• TASK INSTRUCTIONS: Leaving out the images, repeat all the lines below exactly.
━━ EXTRACTED DATA
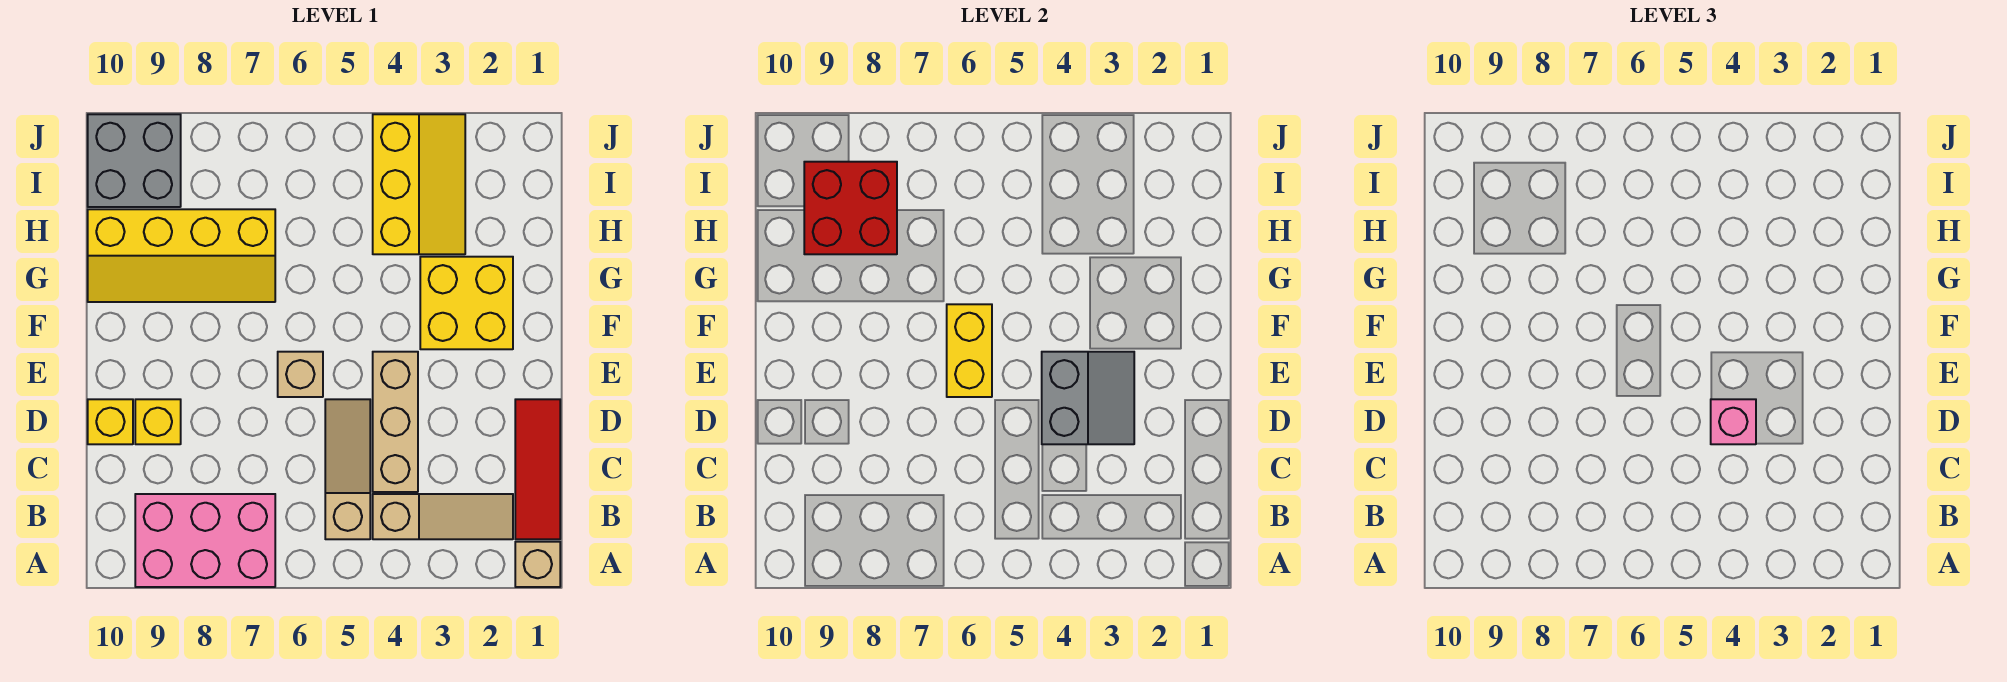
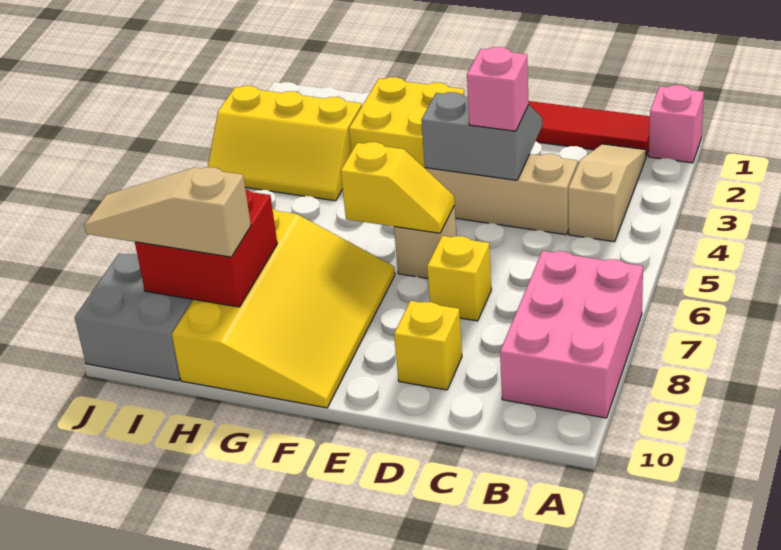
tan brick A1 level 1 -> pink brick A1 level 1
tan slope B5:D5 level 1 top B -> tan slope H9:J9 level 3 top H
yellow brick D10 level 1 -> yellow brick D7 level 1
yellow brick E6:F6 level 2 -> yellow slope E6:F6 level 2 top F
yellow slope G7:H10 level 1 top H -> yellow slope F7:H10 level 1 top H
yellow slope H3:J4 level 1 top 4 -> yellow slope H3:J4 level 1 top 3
━━━━
• EXERCISE ANSWER:
tan brick A1 level 1 -> pink brick A1 level 1
tan slope B5:D5 level 1 top B -> tan slope H9:J9 level 3 top H
yellow brick D10 level 1 -> yellow brick D7 level 1
yellow brick E6:F6 level 2 -> yellow slope E6:F6 level 2 top F
yellow slope G7:H10 level 1 top H -> yellow slope F7:H10 level 1 top H
yellow slope H3:J4 level 1 top 4 -> yellow slope H3:J4 level 1 top 3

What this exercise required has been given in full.